● **WHAT NEEDS TO BE DONE**
Below are the records; copy every line in them that holds the string "borrar".

● **DATA FOR REVIEW**

----

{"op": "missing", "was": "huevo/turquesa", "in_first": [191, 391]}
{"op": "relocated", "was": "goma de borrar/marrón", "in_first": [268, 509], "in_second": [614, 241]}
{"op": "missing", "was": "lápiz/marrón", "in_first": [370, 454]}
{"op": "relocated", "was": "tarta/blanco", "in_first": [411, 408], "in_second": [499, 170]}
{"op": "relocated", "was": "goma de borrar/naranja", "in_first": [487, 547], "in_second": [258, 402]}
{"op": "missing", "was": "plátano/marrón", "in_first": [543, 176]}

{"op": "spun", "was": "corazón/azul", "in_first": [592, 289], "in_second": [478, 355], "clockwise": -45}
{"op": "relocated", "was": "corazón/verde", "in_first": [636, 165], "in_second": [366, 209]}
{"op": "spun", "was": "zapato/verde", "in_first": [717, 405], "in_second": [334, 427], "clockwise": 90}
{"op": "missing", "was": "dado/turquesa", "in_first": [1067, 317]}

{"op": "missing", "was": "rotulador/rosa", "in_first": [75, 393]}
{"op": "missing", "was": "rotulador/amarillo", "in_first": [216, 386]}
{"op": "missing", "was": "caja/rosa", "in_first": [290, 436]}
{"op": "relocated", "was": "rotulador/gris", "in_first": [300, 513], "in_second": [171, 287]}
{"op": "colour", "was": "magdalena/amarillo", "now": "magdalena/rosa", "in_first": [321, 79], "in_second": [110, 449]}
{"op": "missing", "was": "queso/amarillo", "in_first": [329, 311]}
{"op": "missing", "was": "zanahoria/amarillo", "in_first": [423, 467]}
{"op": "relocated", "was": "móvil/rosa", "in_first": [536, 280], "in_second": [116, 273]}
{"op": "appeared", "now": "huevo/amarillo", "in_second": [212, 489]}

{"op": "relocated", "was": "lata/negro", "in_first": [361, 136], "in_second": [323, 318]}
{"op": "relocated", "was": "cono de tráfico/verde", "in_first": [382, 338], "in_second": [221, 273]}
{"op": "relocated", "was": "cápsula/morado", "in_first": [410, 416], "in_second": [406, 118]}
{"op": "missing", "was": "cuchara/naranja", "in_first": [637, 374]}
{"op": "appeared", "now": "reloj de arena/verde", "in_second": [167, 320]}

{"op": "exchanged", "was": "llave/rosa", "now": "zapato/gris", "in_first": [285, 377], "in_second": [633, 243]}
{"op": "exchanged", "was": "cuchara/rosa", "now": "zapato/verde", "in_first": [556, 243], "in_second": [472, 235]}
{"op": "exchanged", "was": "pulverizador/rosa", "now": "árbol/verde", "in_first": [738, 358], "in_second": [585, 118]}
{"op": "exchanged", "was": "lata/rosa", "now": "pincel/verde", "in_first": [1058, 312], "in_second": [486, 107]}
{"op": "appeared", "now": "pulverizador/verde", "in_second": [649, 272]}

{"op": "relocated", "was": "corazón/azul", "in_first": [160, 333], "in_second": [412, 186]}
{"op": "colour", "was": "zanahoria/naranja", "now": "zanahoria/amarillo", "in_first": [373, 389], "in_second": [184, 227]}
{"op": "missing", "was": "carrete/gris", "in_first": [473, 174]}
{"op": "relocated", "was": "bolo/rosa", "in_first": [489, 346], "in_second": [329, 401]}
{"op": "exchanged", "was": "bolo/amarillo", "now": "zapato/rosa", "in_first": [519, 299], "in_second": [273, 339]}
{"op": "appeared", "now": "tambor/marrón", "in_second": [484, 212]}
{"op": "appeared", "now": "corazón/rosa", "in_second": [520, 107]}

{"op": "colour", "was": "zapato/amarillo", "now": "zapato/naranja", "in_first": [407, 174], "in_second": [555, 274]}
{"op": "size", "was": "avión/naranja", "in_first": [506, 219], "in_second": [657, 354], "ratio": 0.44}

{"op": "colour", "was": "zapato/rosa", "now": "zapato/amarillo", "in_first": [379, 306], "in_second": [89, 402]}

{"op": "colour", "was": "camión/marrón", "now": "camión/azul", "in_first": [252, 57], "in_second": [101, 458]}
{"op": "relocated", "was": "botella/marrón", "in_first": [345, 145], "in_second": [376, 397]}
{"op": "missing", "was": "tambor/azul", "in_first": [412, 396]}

----

● **TASK ANSWER**
{"op": "relocated", "was": "goma de borrar/marrón", "in_first": [268, 509], "in_second": [614, 241]}
{"op": "relocated", "was": "goma de borrar/naranja", "in_first": [487, 547], "in_second": [258, 402]}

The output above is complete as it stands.